**Action item**
Take the entries below and print only the lines from the one with "pos1: [480, 334, 548, 418]" through the one with "after: white_cheese", exactly as they stand, both ends included.
*** Opening Given data ***
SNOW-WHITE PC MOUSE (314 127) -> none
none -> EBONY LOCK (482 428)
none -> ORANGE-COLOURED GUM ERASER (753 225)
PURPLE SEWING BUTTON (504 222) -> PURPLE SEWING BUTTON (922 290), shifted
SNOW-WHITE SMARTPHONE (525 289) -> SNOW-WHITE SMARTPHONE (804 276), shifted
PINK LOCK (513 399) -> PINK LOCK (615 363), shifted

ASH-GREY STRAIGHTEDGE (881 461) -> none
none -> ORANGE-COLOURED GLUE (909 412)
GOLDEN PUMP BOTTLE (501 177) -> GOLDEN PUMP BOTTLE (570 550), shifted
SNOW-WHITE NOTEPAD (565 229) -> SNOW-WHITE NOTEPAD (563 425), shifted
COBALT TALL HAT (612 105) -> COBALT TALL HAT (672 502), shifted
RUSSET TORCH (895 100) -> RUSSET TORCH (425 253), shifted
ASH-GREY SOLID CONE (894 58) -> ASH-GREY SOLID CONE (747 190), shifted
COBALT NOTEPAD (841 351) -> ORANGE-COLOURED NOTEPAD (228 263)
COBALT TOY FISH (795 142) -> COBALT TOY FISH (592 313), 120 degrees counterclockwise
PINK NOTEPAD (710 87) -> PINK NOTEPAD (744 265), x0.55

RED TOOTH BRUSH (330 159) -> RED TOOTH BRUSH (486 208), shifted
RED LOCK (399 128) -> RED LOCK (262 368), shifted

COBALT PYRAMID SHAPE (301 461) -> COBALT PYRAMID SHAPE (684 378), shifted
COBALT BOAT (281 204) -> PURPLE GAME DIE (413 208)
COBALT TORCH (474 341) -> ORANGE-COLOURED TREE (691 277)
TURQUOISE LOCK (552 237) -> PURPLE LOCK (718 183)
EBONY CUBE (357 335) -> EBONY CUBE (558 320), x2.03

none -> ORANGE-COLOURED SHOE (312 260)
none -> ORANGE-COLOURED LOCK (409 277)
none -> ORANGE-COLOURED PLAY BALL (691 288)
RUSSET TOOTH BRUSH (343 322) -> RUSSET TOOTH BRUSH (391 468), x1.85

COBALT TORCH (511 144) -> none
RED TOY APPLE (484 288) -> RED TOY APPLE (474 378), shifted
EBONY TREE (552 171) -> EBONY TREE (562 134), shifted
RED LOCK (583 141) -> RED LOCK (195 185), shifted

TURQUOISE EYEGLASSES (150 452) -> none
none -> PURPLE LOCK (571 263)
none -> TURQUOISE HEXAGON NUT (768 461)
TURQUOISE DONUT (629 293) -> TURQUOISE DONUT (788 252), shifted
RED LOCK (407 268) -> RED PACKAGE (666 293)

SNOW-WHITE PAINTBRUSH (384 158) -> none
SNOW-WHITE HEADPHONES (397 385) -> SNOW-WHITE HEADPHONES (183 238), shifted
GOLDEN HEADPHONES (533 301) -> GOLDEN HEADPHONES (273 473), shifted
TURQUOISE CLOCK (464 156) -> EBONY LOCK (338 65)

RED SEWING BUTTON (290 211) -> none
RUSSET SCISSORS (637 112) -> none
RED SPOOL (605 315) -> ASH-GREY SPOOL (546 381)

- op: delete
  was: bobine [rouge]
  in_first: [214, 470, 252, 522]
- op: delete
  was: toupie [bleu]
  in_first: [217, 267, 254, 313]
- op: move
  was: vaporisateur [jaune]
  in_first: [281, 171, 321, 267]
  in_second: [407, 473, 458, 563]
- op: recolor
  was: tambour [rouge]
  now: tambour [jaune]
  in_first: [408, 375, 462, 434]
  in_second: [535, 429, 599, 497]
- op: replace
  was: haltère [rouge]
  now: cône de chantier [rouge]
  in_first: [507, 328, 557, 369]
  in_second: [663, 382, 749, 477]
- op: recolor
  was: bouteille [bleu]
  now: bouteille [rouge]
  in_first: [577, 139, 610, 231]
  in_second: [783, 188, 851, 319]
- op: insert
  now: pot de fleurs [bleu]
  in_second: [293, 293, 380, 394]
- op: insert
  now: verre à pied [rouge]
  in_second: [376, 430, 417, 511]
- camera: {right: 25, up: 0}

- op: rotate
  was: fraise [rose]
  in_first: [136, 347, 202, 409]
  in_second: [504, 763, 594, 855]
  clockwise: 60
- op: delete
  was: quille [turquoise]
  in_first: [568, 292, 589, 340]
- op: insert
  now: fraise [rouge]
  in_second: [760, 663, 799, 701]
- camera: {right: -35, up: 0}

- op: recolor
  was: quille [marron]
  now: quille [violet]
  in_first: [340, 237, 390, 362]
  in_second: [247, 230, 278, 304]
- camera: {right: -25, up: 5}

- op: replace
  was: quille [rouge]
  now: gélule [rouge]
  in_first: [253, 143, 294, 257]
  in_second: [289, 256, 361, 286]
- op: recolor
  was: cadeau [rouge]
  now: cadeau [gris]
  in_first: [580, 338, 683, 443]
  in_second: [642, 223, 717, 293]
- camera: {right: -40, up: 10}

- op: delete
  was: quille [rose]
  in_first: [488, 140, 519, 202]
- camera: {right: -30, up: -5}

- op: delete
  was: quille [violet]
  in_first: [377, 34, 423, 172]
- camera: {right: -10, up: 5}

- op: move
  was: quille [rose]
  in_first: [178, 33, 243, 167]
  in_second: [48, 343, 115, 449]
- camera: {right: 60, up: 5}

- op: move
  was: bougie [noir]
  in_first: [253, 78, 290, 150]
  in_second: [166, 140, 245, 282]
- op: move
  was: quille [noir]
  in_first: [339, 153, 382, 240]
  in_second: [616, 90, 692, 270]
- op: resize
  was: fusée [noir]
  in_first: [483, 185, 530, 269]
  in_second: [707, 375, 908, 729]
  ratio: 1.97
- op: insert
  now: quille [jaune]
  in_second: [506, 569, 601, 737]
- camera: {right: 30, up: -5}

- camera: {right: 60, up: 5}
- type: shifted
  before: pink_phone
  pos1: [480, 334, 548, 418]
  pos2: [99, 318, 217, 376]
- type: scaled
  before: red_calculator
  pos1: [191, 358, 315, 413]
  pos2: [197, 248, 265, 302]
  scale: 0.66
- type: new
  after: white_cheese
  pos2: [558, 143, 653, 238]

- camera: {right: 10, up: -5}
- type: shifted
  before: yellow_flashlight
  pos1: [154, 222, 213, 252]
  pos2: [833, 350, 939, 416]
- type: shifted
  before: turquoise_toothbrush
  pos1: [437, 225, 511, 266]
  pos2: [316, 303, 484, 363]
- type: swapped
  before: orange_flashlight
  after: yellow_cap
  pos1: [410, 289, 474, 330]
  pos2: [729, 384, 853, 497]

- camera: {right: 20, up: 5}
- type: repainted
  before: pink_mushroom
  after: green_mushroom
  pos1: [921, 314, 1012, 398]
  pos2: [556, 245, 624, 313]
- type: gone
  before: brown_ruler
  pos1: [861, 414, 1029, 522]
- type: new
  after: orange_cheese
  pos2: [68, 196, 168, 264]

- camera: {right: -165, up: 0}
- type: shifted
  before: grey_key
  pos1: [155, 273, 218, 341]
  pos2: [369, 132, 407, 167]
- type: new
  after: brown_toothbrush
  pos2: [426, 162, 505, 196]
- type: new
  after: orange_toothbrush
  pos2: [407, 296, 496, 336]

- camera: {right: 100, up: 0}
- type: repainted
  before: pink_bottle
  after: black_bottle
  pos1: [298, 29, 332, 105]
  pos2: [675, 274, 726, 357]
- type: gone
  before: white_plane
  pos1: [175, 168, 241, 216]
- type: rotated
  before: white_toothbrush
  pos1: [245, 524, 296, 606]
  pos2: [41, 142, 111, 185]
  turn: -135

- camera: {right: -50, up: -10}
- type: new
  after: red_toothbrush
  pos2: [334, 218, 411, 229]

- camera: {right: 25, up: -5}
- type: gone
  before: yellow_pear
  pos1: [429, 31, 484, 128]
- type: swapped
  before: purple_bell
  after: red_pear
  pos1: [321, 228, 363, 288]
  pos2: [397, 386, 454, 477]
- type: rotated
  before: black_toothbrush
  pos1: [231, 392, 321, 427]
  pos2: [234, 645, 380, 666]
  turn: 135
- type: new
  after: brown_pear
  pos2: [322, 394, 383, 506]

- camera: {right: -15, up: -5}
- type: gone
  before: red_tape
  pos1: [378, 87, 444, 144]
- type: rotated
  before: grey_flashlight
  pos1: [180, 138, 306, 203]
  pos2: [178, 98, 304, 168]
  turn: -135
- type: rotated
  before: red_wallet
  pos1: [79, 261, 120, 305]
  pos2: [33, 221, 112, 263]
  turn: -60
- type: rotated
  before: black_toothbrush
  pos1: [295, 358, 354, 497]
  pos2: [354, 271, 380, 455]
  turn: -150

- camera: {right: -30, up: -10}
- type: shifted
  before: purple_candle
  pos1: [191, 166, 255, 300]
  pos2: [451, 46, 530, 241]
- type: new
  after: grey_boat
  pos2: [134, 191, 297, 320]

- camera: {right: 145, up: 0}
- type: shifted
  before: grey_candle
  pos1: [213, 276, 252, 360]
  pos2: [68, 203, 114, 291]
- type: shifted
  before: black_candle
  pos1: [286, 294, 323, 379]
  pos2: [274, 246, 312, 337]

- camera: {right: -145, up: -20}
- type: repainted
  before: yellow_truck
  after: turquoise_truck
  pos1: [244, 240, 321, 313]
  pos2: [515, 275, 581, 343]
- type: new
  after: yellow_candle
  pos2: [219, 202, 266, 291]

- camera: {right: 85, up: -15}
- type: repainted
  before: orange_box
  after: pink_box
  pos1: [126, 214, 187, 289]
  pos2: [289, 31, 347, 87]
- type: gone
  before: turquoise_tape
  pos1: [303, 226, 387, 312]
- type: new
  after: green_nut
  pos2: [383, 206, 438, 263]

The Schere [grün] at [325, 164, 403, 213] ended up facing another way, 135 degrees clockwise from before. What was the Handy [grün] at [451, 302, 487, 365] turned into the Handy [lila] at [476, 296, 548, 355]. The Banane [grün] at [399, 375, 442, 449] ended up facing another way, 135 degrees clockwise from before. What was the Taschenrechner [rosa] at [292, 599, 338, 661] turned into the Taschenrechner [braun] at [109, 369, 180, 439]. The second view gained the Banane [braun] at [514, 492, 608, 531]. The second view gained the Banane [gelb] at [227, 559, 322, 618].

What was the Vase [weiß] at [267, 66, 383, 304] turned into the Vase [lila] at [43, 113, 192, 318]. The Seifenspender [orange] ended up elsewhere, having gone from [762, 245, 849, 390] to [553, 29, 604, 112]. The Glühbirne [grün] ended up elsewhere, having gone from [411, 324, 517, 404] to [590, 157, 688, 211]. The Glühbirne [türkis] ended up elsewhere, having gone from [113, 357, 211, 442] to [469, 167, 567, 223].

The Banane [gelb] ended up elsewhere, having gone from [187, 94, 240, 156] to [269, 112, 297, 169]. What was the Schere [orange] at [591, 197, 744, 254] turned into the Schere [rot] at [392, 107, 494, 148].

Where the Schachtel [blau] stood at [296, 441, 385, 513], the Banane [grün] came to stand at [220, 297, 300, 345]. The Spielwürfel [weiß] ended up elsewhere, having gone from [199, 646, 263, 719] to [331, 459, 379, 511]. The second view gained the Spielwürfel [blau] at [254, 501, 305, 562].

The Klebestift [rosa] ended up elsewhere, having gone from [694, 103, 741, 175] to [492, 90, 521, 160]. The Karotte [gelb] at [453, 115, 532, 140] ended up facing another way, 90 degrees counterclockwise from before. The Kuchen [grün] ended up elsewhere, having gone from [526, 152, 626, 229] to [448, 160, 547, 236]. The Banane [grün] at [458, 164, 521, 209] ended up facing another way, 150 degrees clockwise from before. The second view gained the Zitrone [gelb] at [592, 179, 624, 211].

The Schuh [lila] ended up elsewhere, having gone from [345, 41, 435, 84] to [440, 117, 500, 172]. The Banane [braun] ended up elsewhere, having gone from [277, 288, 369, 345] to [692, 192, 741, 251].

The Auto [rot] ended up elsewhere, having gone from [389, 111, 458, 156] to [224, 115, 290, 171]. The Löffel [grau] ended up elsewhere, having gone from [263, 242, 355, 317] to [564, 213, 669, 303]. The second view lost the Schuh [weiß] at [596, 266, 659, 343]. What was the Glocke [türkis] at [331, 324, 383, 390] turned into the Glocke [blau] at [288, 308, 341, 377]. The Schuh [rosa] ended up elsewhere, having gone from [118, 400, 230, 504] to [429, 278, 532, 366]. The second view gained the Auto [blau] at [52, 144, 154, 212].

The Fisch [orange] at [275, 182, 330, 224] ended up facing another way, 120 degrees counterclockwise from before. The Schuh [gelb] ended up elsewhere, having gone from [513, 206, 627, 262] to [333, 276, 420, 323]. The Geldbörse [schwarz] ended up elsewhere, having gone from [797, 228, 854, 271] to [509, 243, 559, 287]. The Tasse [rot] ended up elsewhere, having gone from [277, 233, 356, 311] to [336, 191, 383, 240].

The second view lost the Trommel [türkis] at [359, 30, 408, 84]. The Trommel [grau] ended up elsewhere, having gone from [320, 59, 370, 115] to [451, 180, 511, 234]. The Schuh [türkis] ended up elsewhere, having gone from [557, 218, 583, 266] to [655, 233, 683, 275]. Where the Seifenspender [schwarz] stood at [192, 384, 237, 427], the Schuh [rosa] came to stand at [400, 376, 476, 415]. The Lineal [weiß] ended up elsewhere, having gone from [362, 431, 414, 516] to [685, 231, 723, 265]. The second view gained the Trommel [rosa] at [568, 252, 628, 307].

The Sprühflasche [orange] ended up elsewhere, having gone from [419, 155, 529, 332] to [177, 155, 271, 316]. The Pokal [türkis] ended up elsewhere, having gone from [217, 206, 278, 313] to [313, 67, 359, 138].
*** Closing Given data ***
**Written response**
  pos1: [480, 334, 548, 418]
  pos2: [99, 318, 217, 376]
- type: scaled
  before: red_calculator
  pos1: [191, 358, 315, 413]
  pos2: [197, 248, 265, 302]
  scale: 0.66
- type: new
  after: white_cheese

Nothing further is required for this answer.